** Problem to solve **
Using the records below, give again exactly the lines from the line that contains "Quiet Team: [194,298,531,490]" through the line that contains "Calendar: [910,507,1261,744] ->", both ends included, and only those.

** Opening Task input block **

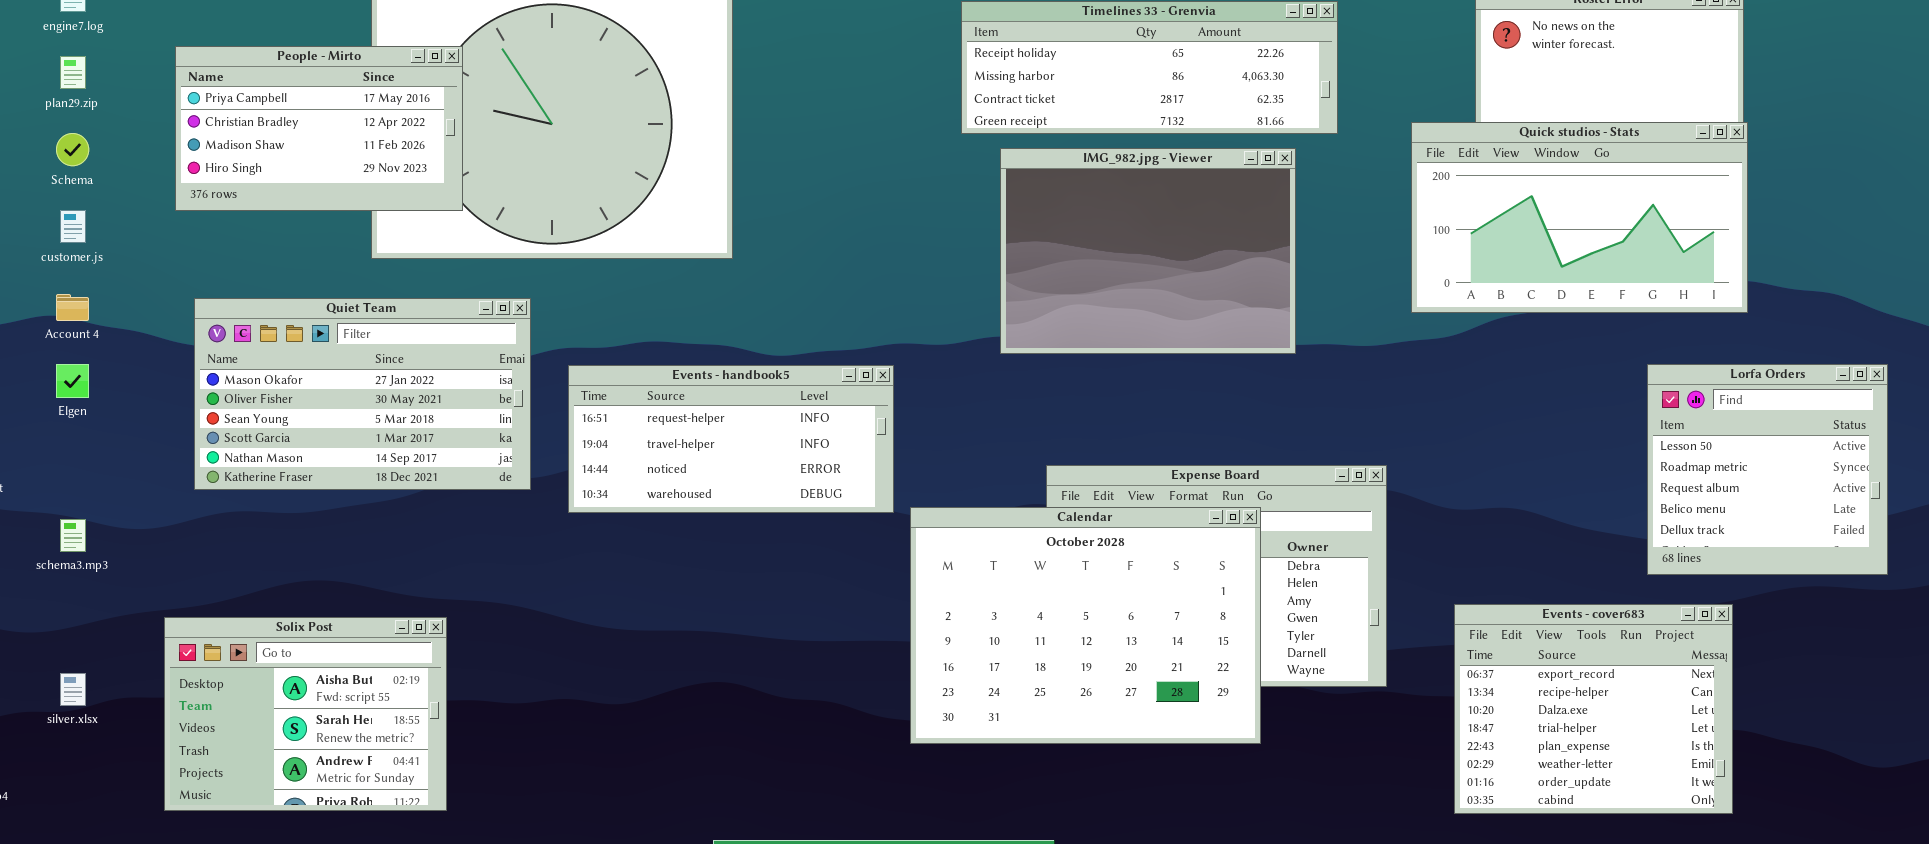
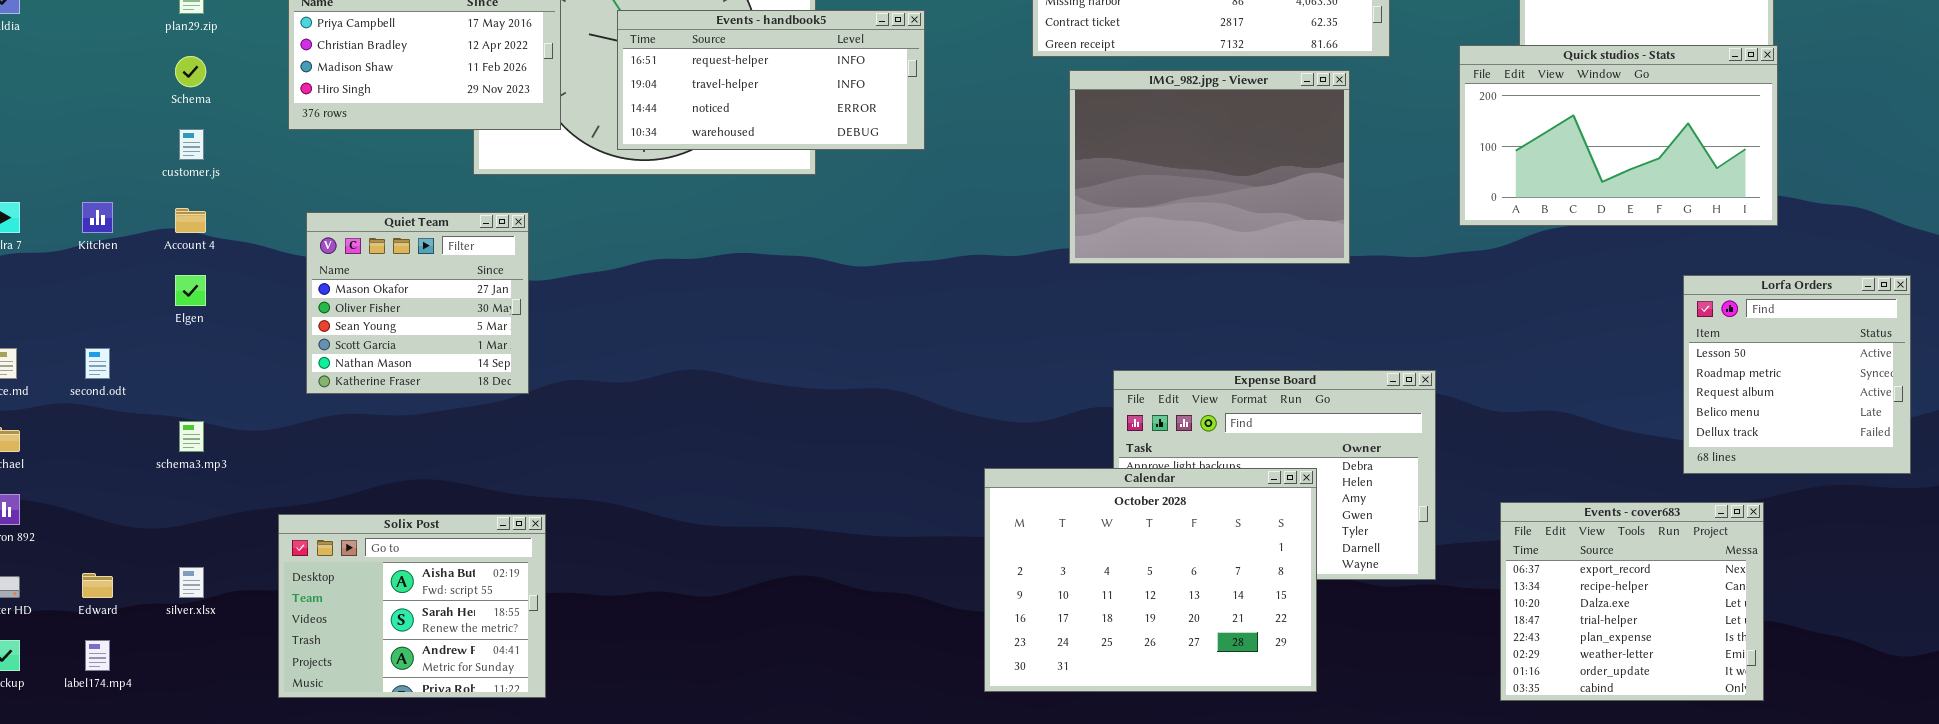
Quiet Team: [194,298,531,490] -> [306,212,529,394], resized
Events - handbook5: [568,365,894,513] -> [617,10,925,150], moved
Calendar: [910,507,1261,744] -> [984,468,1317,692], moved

** Closing Task input block **
** Opening Task input block **

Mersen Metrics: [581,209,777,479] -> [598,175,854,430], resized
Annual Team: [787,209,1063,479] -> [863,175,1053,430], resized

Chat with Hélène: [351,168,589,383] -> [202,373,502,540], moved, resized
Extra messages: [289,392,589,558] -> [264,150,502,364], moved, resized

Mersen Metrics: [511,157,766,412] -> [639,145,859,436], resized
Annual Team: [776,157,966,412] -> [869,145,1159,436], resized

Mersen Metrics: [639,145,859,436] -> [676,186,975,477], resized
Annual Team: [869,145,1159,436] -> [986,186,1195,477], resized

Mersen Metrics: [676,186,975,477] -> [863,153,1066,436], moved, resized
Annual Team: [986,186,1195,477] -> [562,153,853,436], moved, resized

** Closing Task input block **

** Response **
Quiet Team: [194,298,531,490] -> [306,212,529,394], resized
Events - handbook5: [568,365,894,513] -> [617,10,925,150], moved
Calendar: [910,507,1261,744] -> [984,468,1317,692], moved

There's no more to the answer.